**ACTION ITEM**: From the data that follows, copy every line holding the string "pink".

**TASK INPUT**:
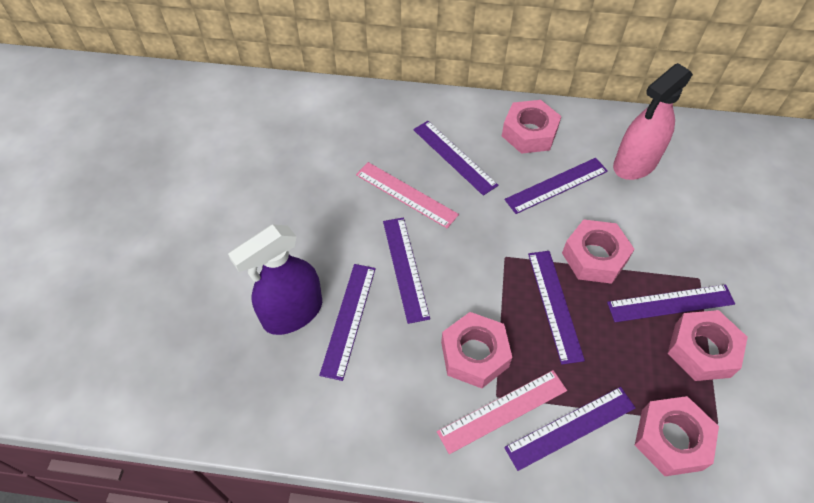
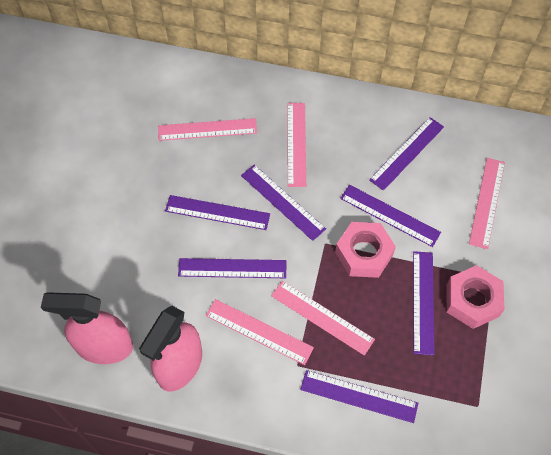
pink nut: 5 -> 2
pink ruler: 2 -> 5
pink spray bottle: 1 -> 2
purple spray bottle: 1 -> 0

...

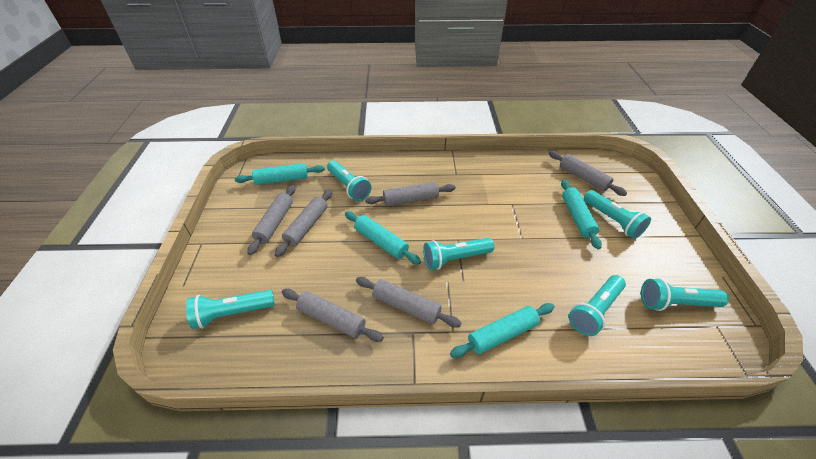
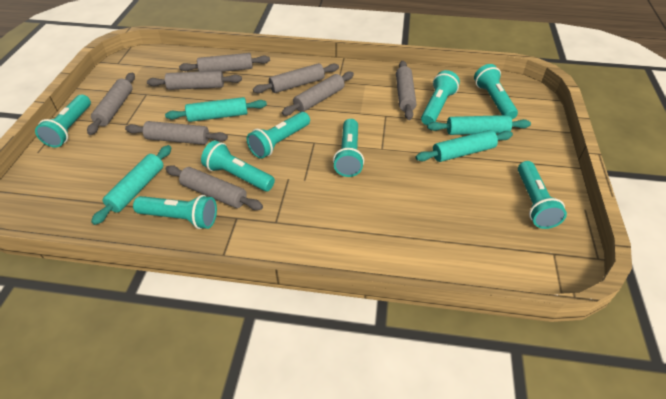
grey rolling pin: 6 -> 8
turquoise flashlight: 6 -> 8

**SOLUTION**:
pink nut: 5 -> 2
pink ruler: 2 -> 5
pink spray bottle: 1 -> 2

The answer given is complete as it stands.